Every record should be copied exactly, and the images omitted.

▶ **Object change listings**
--------------------------------

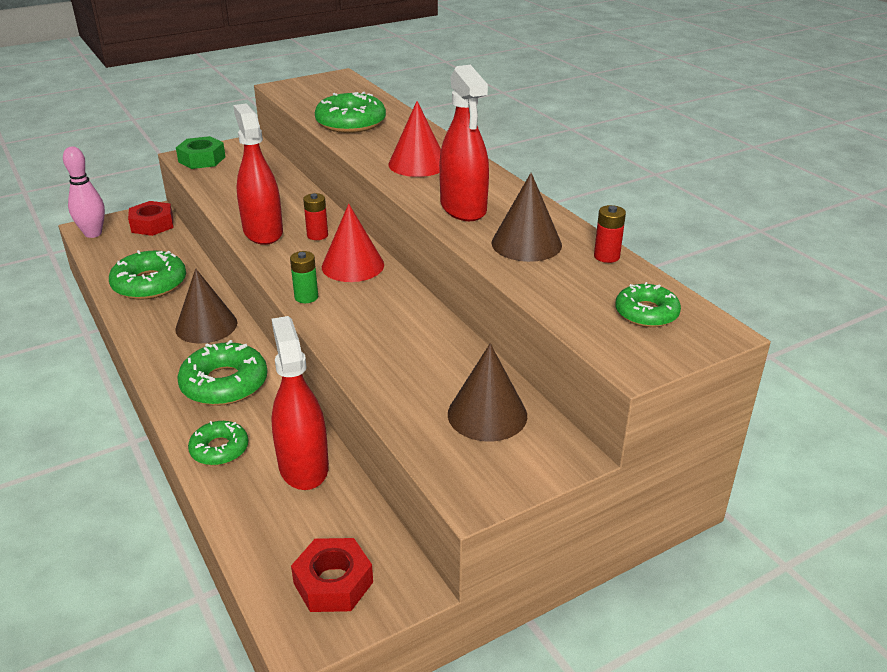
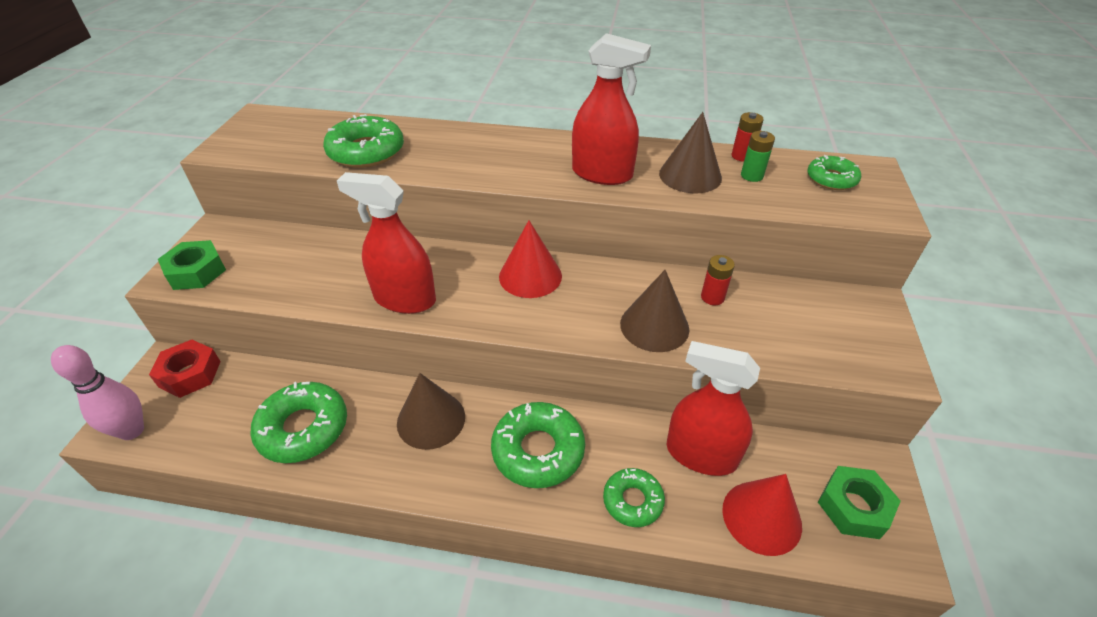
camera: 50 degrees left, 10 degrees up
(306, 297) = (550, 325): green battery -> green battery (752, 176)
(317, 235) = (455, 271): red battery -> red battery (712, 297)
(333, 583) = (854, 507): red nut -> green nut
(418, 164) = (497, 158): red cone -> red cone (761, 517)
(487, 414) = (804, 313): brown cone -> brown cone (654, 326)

--------------------------------

▶ **SOLUTION TO THIS EXERCISE**
camera: 50 degrees left, 10 degrees up
(306, 297) = (550, 325): green battery -> green battery (752, 176)
(317, 235) = (455, 271): red battery -> red battery (712, 297)
(333, 583) = (854, 507): red nut -> green nut
(418, 164) = (497, 158): red cone -> red cone (761, 517)
(487, 414) = (804, 313): brown cone -> brown cone (654, 326)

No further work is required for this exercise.